**** Data listing
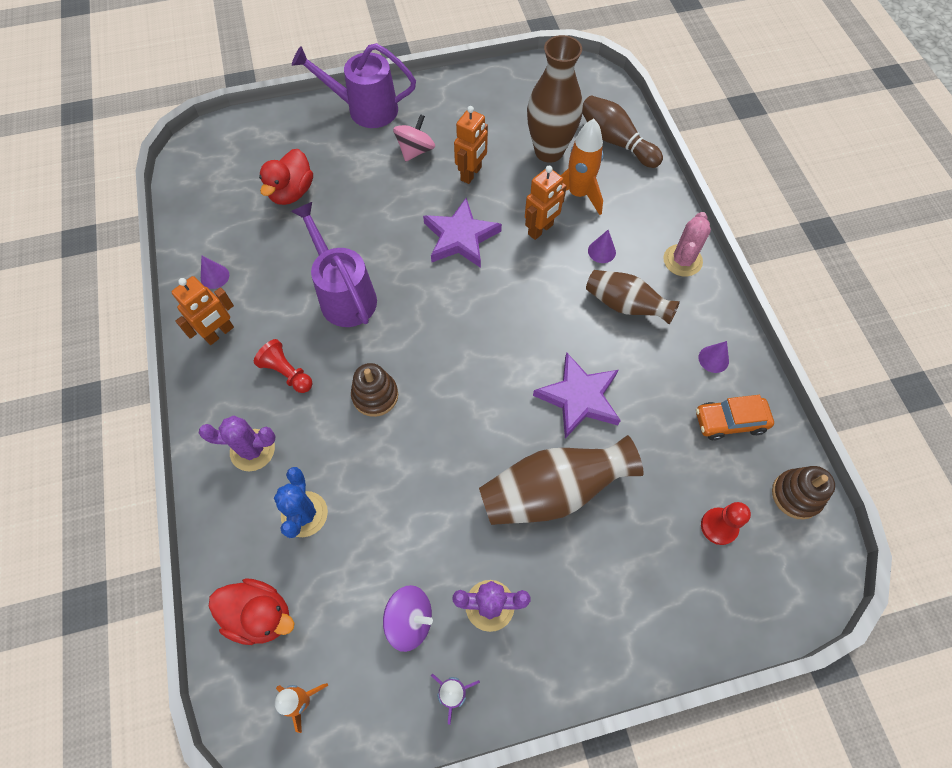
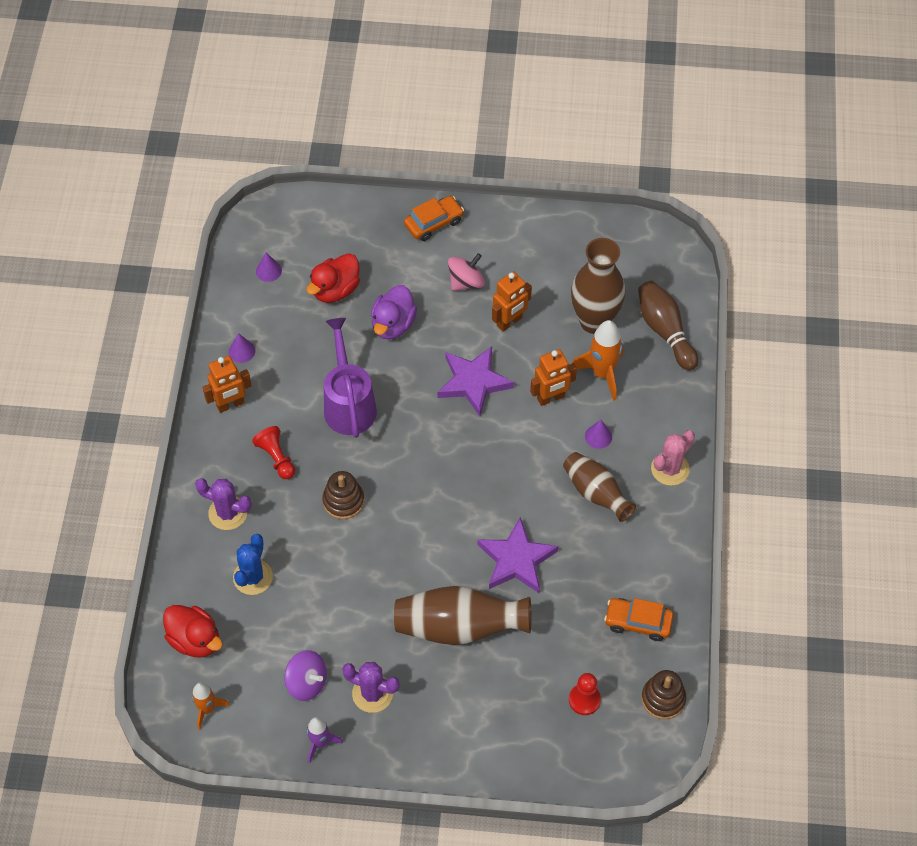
camera: 20 degrees right, 5 degrees down
purple watering can [292,43,416,128] -> orange car [404,196,464,241]
purple cone [699,341,729,373] -> purple cone moved to [256,253,282,282]
none -> purple duck [371,285,417,340]

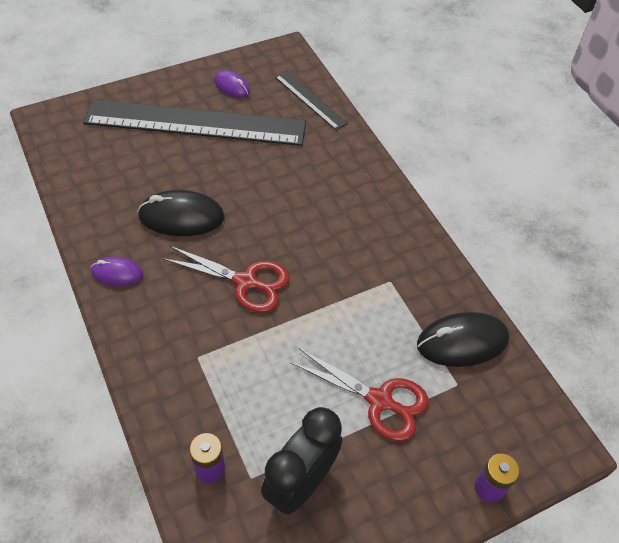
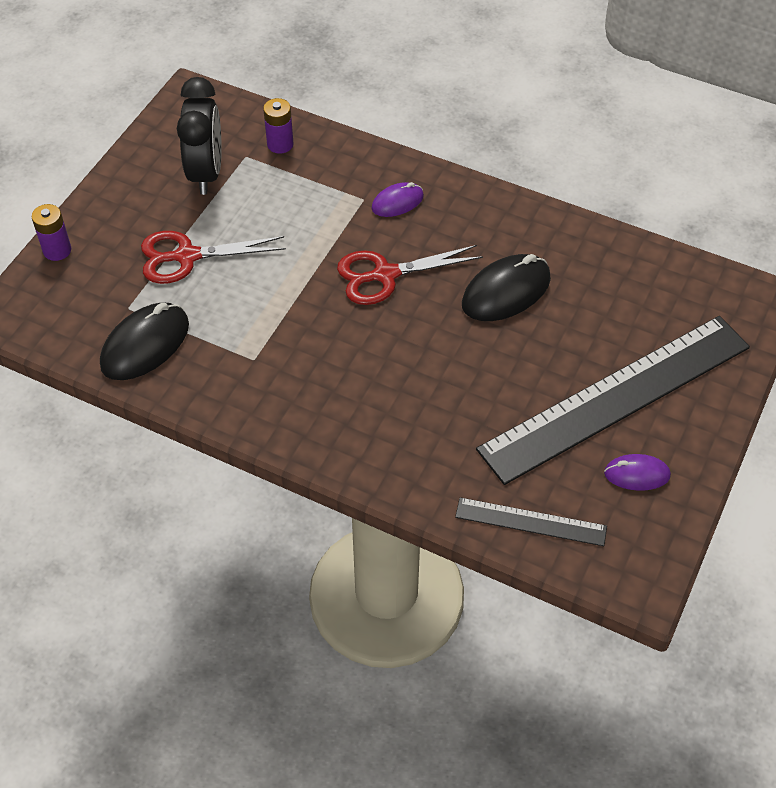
camera: 145 degrees right, 0 degrees up
purple mouse [91,257,143,286] -> purple mouse moved to [371,182,424,217]

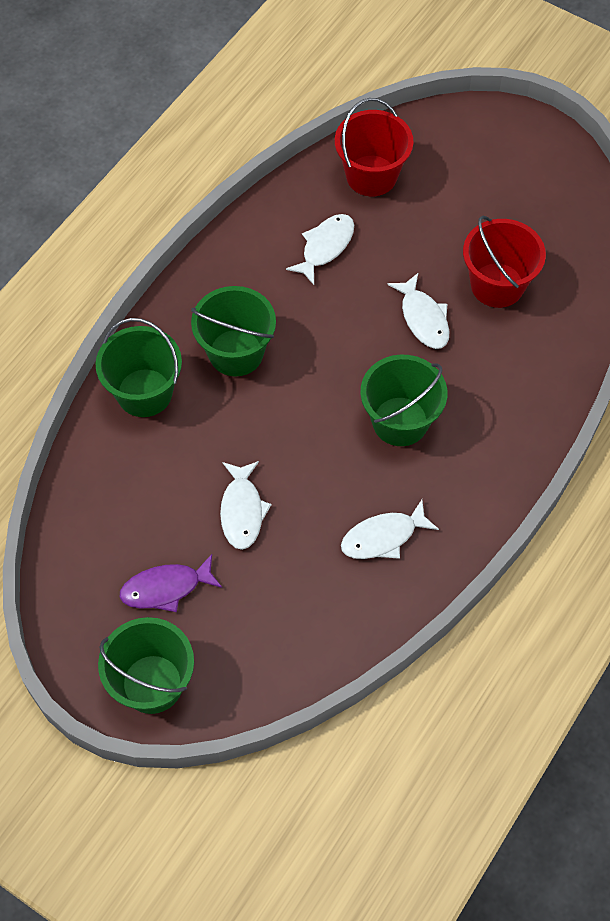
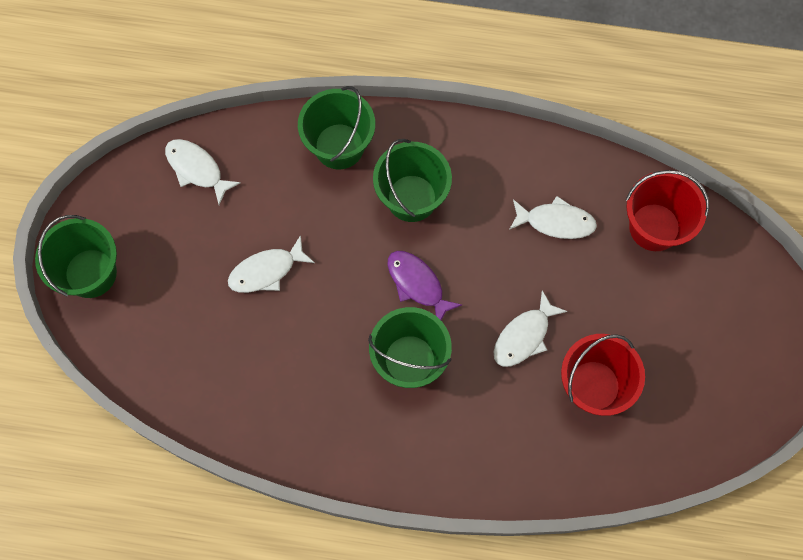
camera: 65 degrees right, 10 degrees up
purple fish [120,554,222,612] -> purple fish moved to [387,251,462,320]
white fish [341,500,439,559] -> white fish moved to [165,139,241,205]

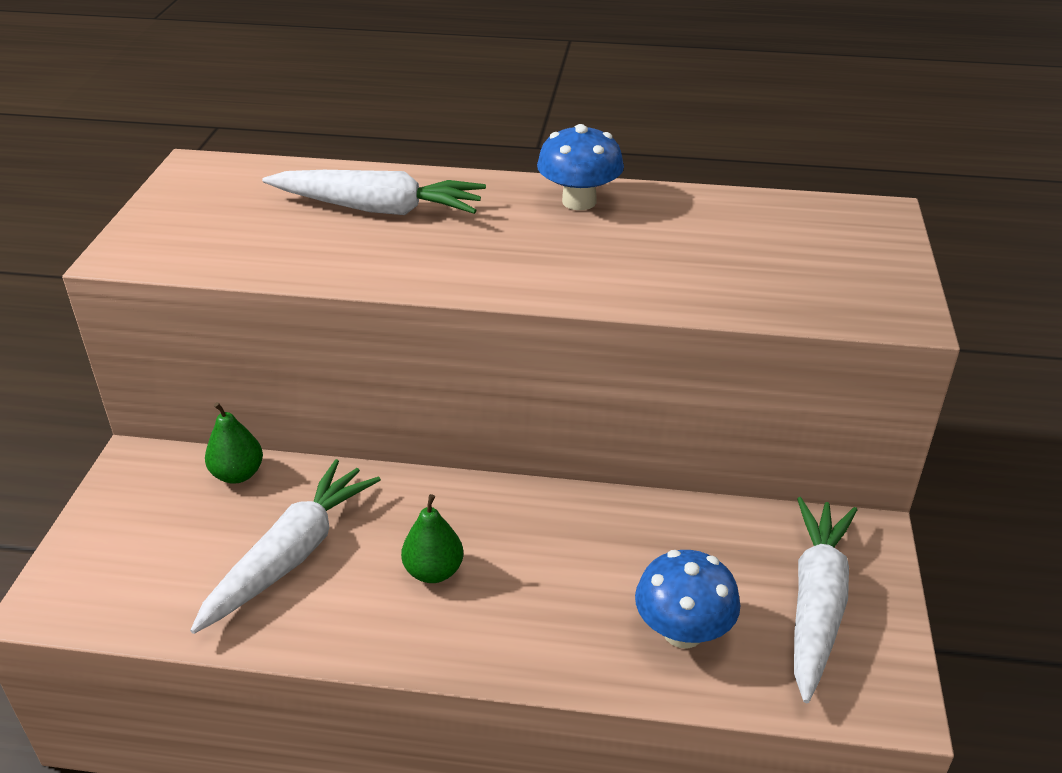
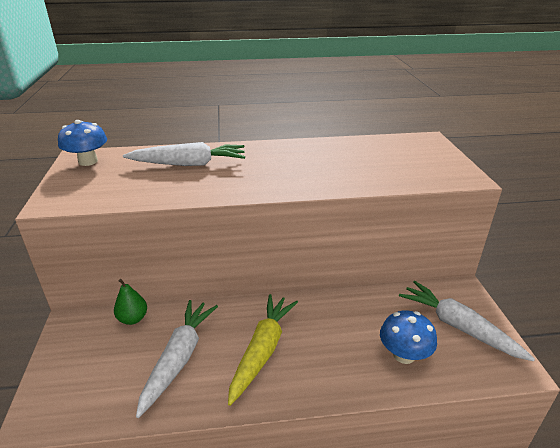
camera: 15 degrees left, 5 degrees down
green pear [401,494,463,583] -> yellow carrot [228,294,298,406]
blue mushroom [537,124,624,210] -> blue mushroom moved to [58,120,107,166]
white carrot [794,497,857,703] -> white carrot turned 45 degrees counterclockwise [399,281,535,361]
********
** Work to complete **
Once the line containing "camera: 145 degrees right, 0 degrees up" is found, it and every line through the end of the records above should be output exactly, with no pictures.

** Response area **
camera: 145 degrees right, 0 degrees up
purple mouse [91,257,143,286] -> purple mouse moved to [371,182,424,217]

camera: 65 degrees right, 10 degrees up
purple fish [120,554,222,612] -> purple fish moved to [387,251,462,320]
white fish [341,500,439,559] -> white fish moved to [165,139,241,205]

camera: 15 degrees left, 5 degrees down
green pear [401,494,463,583] -> yellow carrot [228,294,298,406]
blue mushroom [537,124,624,210] -> blue mushroom moved to [58,120,107,166]
white carrot [794,497,857,703] -> white carrot turned 45 degrees counterclockwise [399,281,535,361]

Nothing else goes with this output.